* _EXERCISE MATERIALS_:

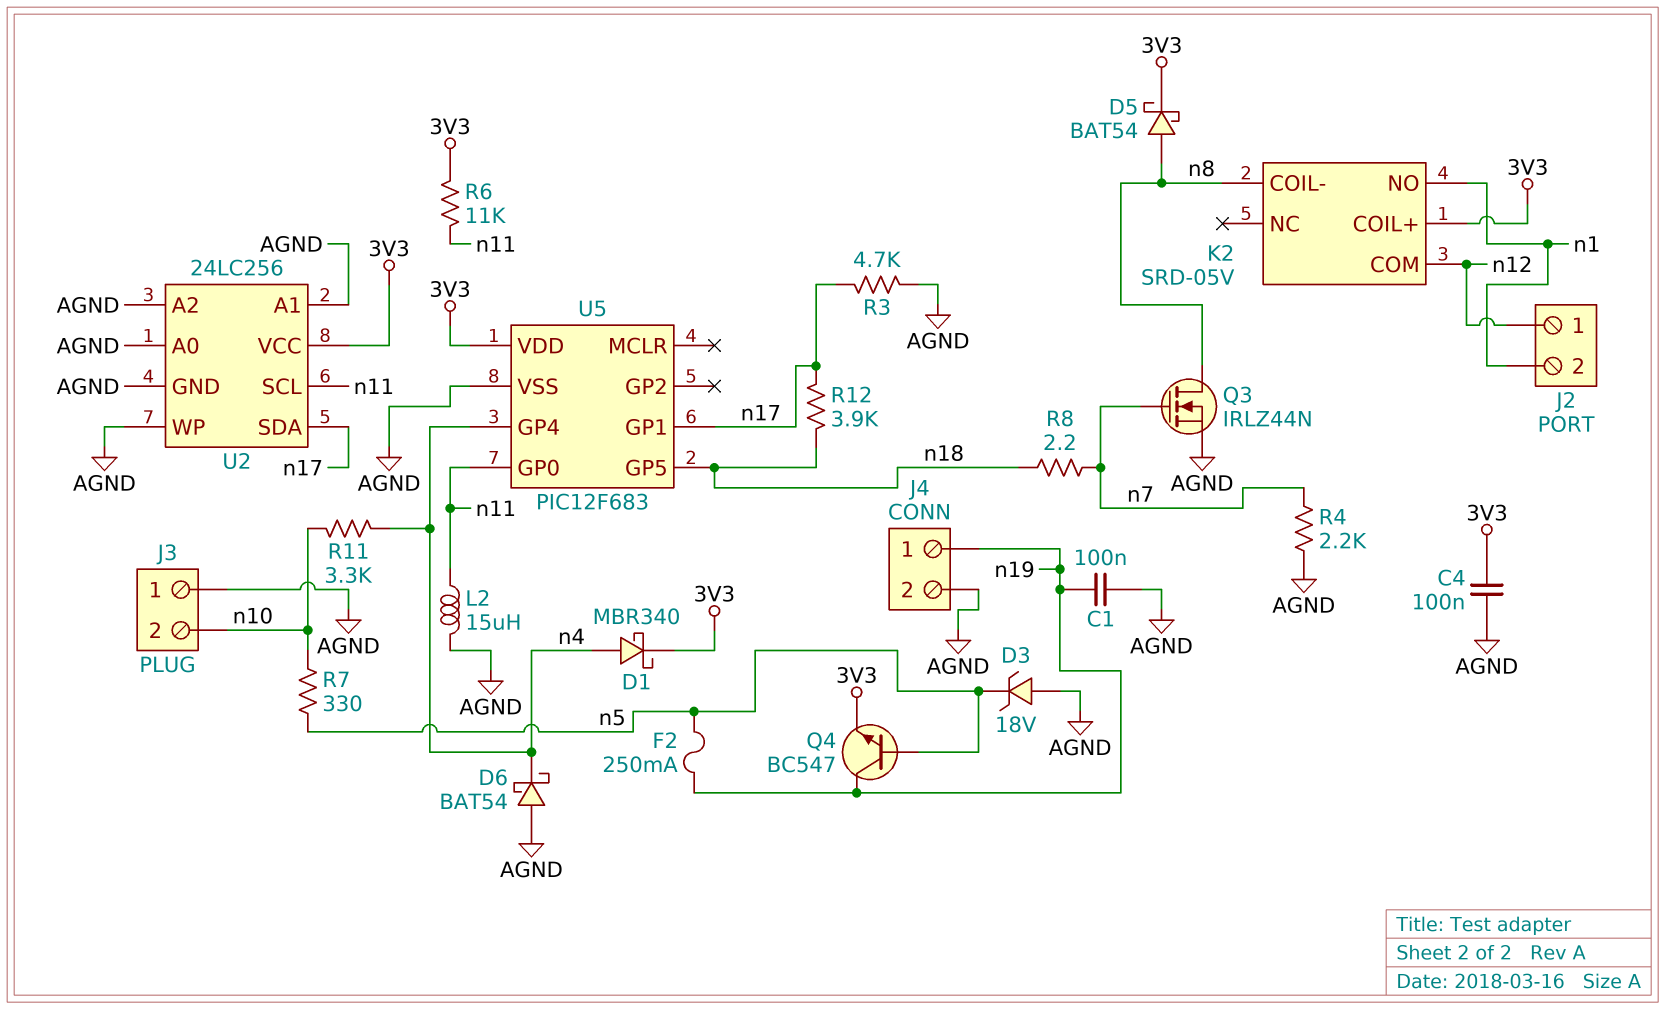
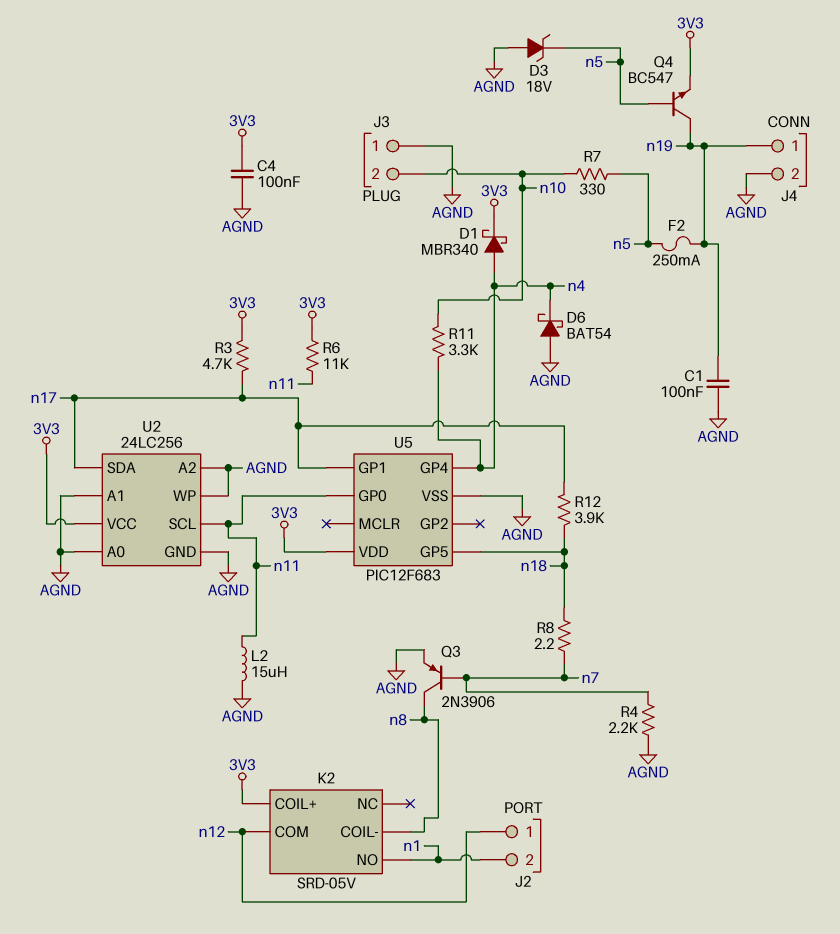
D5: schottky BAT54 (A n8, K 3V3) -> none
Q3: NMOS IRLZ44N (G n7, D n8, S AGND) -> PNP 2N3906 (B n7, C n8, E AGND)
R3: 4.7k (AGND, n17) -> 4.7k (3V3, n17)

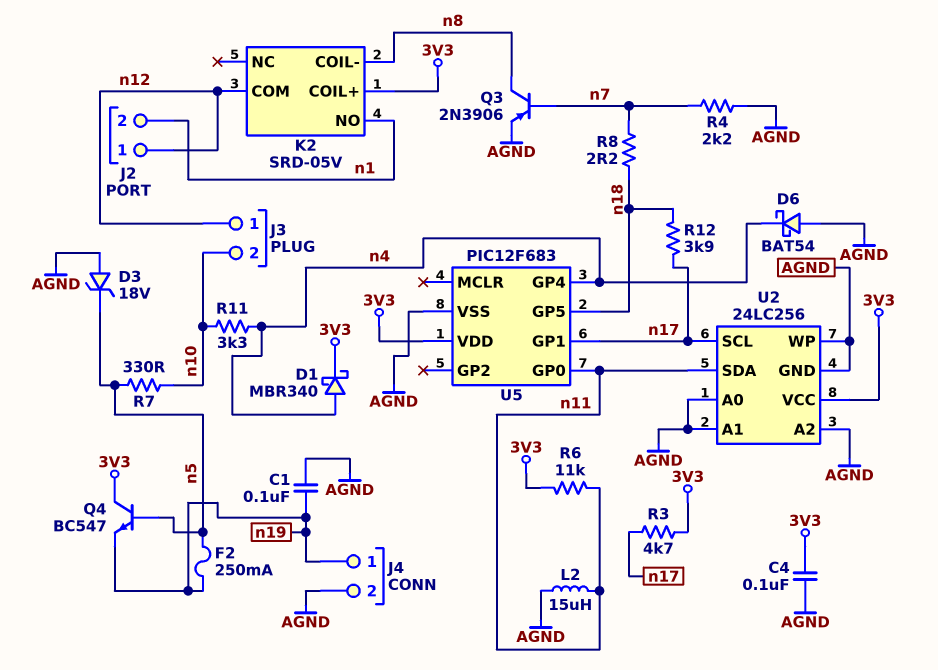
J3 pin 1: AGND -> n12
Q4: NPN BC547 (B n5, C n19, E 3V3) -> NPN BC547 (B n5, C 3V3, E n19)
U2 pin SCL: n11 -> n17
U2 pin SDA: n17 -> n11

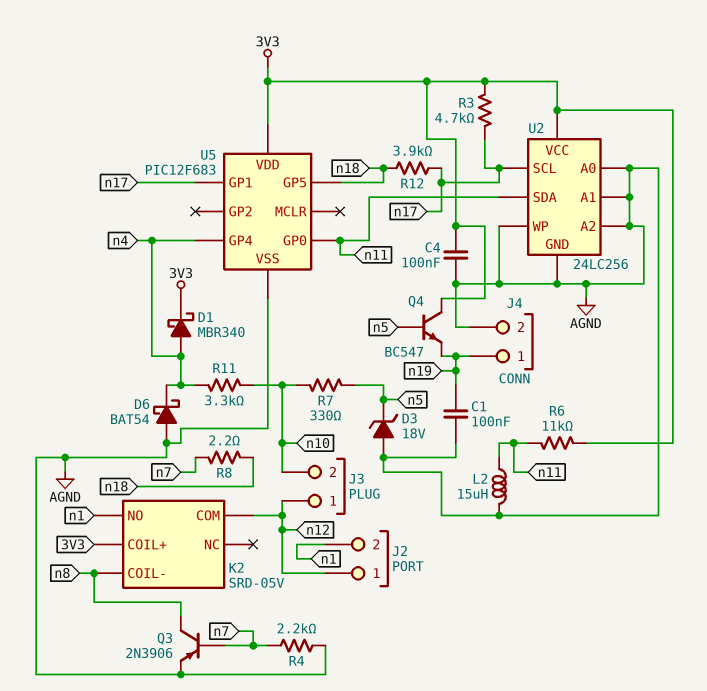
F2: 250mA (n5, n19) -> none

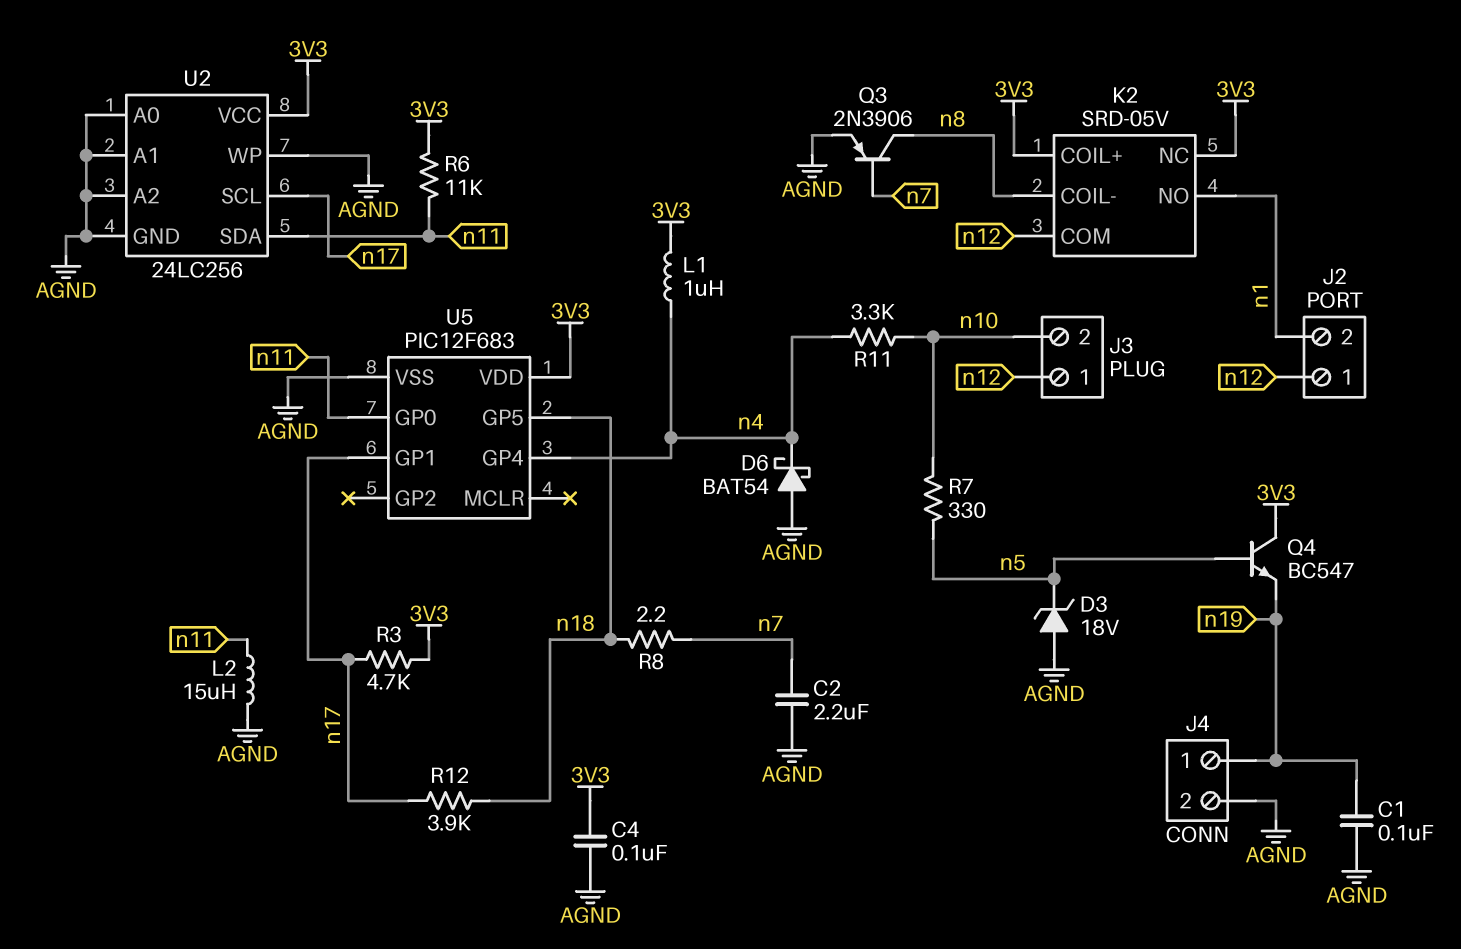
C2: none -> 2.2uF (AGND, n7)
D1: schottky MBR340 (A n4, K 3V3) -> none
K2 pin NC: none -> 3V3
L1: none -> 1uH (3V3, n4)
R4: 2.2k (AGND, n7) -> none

* _WORK ORDER_:
With images excluded, write the records above out again exactly.

* _TASK ANSWER_:
D5: schottky BAT54 (A n8, K 3V3) -> none
Q3: NMOS IRLZ44N (G n7, D n8, S AGND) -> PNP 2N3906 (B n7, C n8, E AGND)
R3: 4.7k (AGND, n17) -> 4.7k (3V3, n17)

J3 pin 1: AGND -> n12
Q4: NPN BC547 (B n5, C n19, E 3V3) -> NPN BC547 (B n5, C 3V3, E n19)
U2 pin SCL: n11 -> n17
U2 pin SDA: n17 -> n11

F2: 250mA (n5, n19) -> none

C2: none -> 2.2uF (AGND, n7)
D1: schottky MBR340 (A n4, K 3V3) -> none
K2 pin NC: none -> 3V3
L1: none -> 1uH (3V3, n4)
R4: 2.2k (AGND, n7) -> none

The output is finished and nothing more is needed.